Coordinate-based object records:
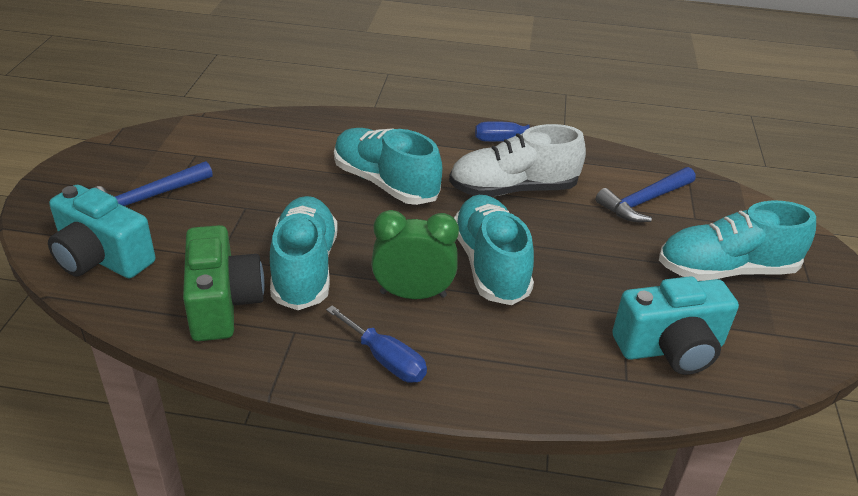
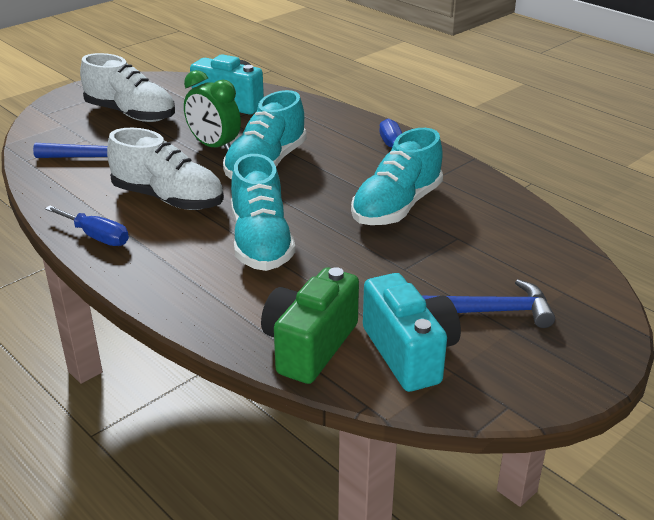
camera: 140 degrees left, 5 degrees down
(102, 258) = (556, 271): turquoise camera -> turquoise camera (409, 353)
(223, 303) = (474, 207): green camera -> green camera (309, 346)
(413, 294) = (339, 168): green clock -> green clock (214, 146)
(726, 270) = (131, 114): turquoise shoe -> white shoe

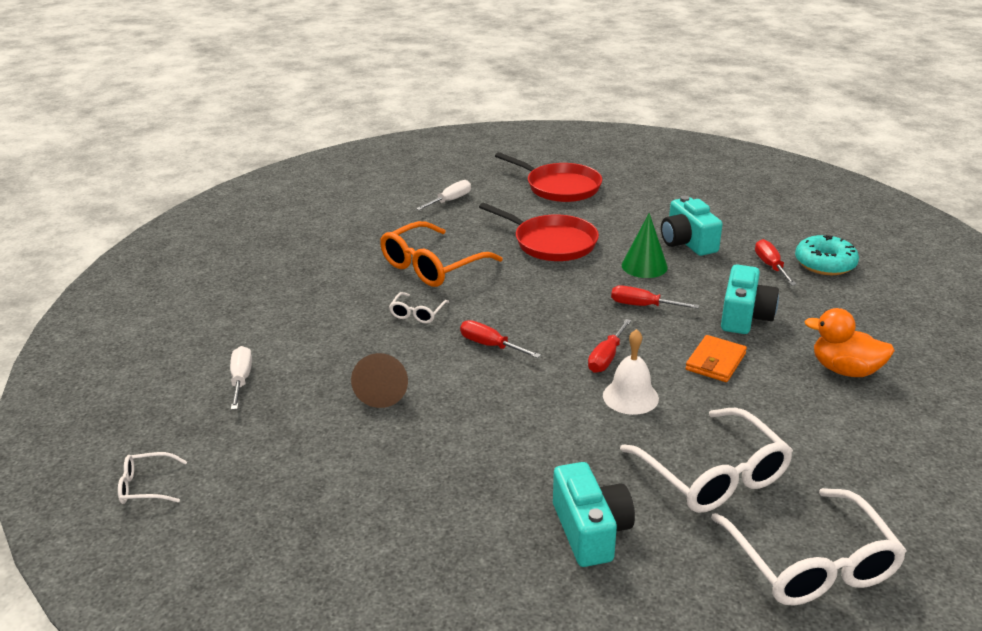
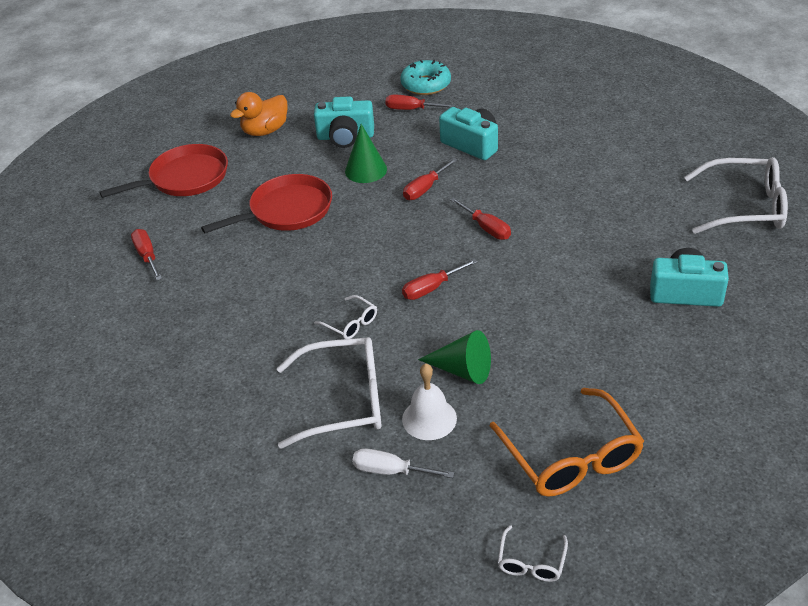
camera: 65 degrees left, 10 degrees up
(382, 390) = (462, 370): brown cone -> green cone
(432, 266) = (271, 297): orange glasses -> orange glasses (571, 457)
(450, 201) = (147, 256): white screwdriver -> red screwdriver
(630, 397) = (543, 230): white bell -> white bell (429, 418)
(713, 475) = (649, 219): white glasses -> white glasses (344, 401)
(715, 362) = (522, 177): orange wallet -> none
(845, 370) = (562, 125): orange duck -> orange duck (265, 131)

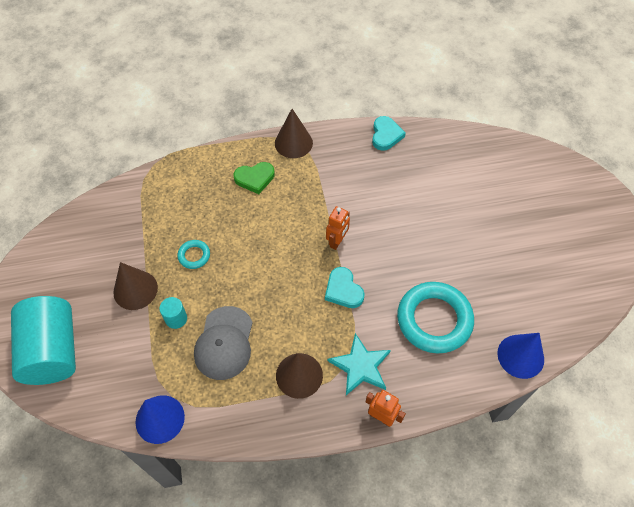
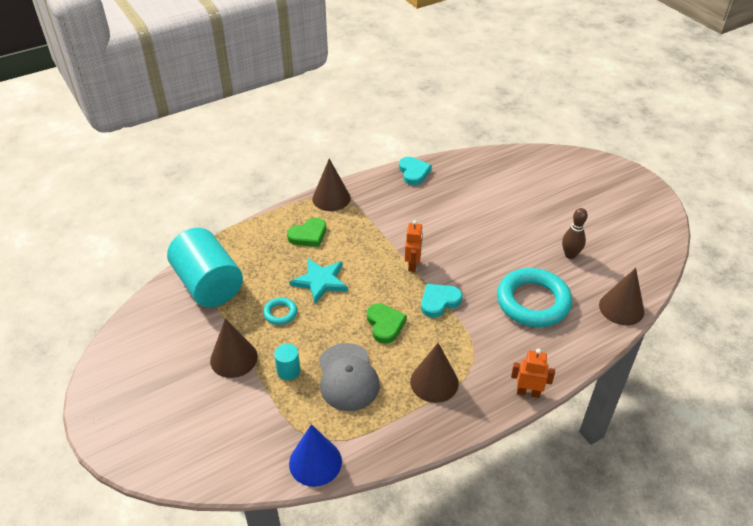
camera: 20 degrees left, 15 degrees down
(53, 350) = (170, 437): turquoise cylinder -> turquoise cylinder (208, 284)
(282, 299) = (385, 324): none -> green heart
(343, 290) = (439, 301): turquoise heart -> turquoise heart turned 105 degrees clockwise
(360, 366) = (487, 357): turquoise star -> turquoise star (320, 281)
(498, 278) = (570, 255): none -> brown bowling pin
(520, 356) = (621, 308): blue cone -> brown cone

What the task requires: Examine the records and pull out every line where the string "down" occurs.

Response to the task:
camera: 140 degrees left, 5 degrees down
camera: 20 degrees left, 15 degrees down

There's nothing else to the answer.